*Action item*
Go through the listing below and show each line that has the word "first".

____ Excerpted records

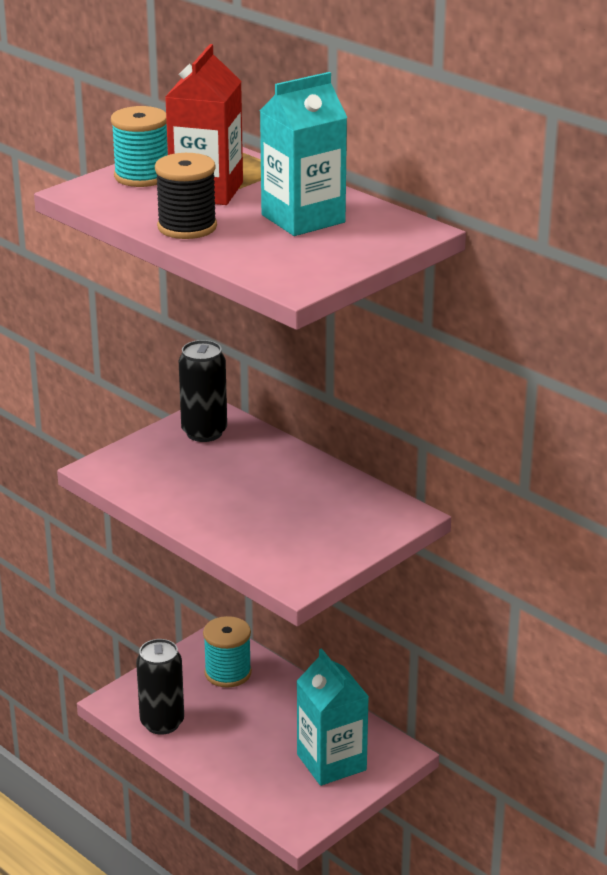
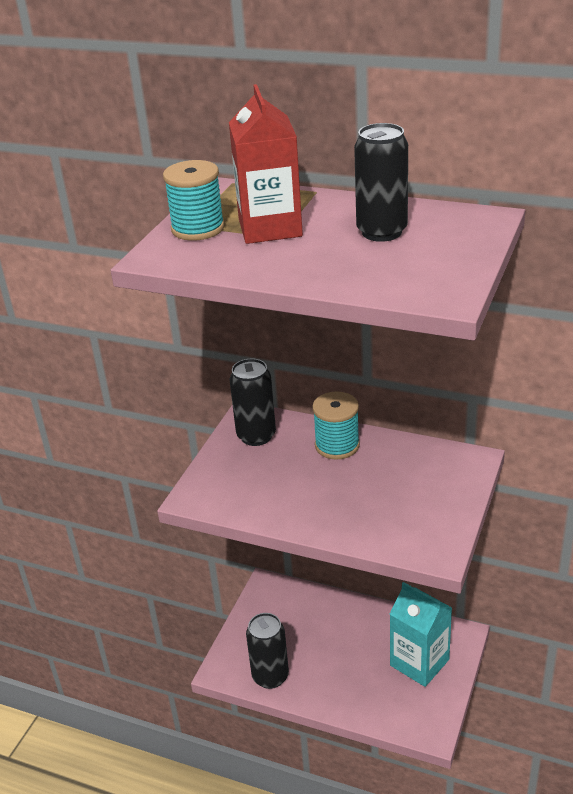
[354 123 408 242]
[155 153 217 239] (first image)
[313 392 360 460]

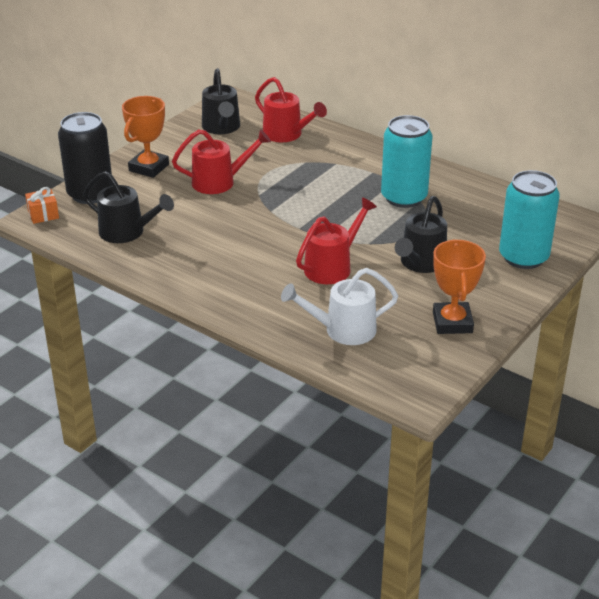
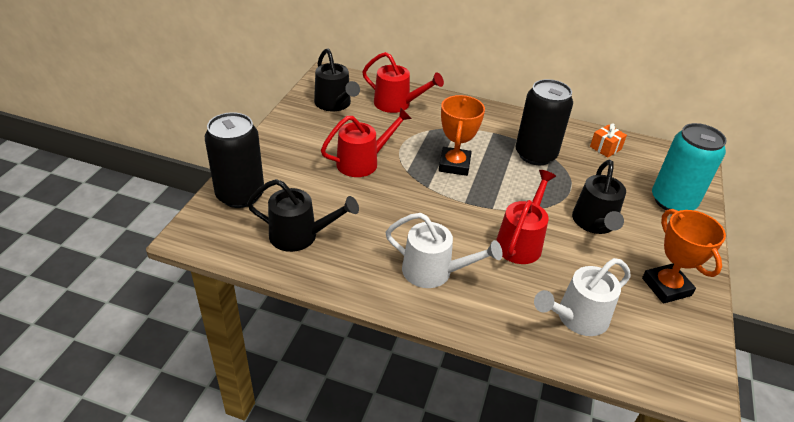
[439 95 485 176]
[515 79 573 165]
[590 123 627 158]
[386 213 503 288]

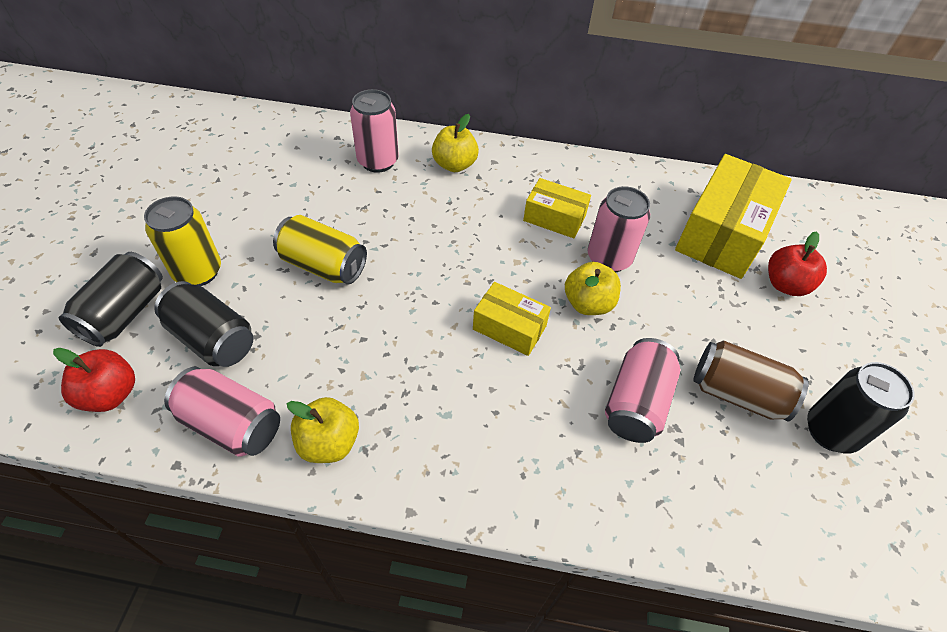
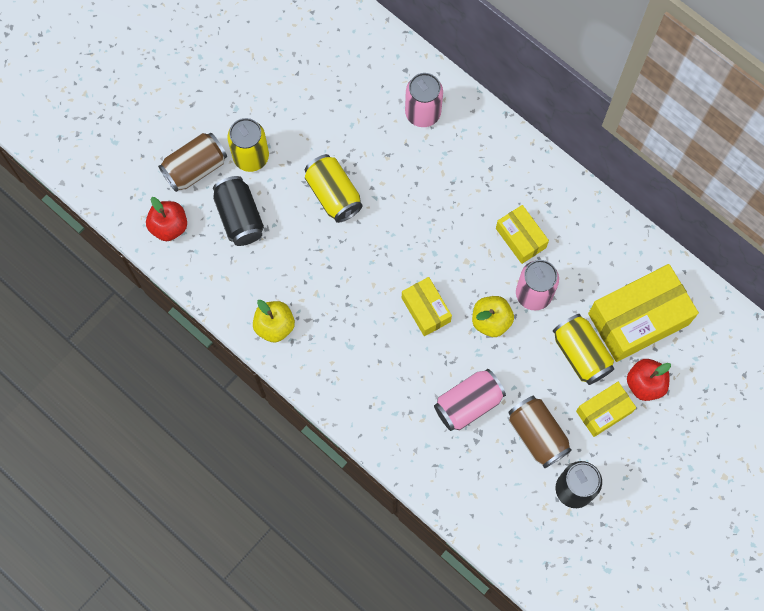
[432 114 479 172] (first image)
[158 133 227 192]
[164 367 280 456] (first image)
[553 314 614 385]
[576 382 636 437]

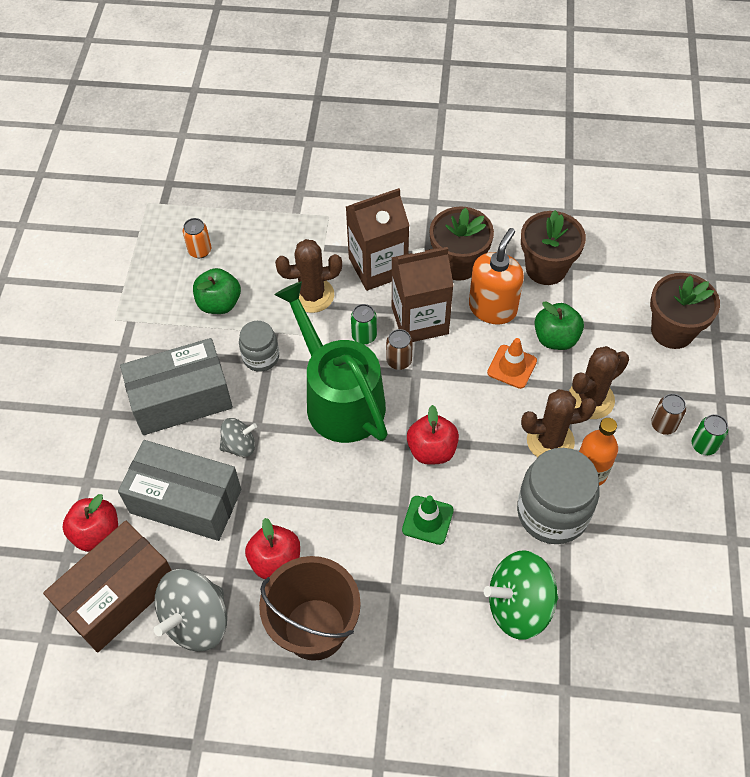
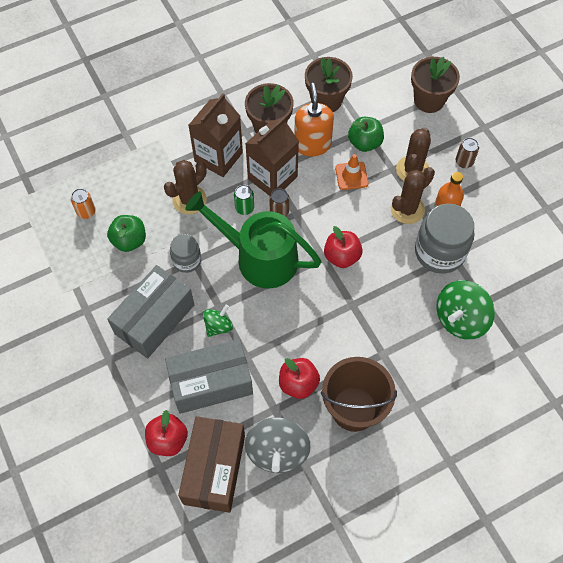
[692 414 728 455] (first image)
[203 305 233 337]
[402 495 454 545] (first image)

________

*Expected output*
[155 153 217 239] (first image)
[432 114 479 172] (first image)
[164 367 280 456] (first image)
[692 414 728 455] (first image)
[402 495 454 545] (first image)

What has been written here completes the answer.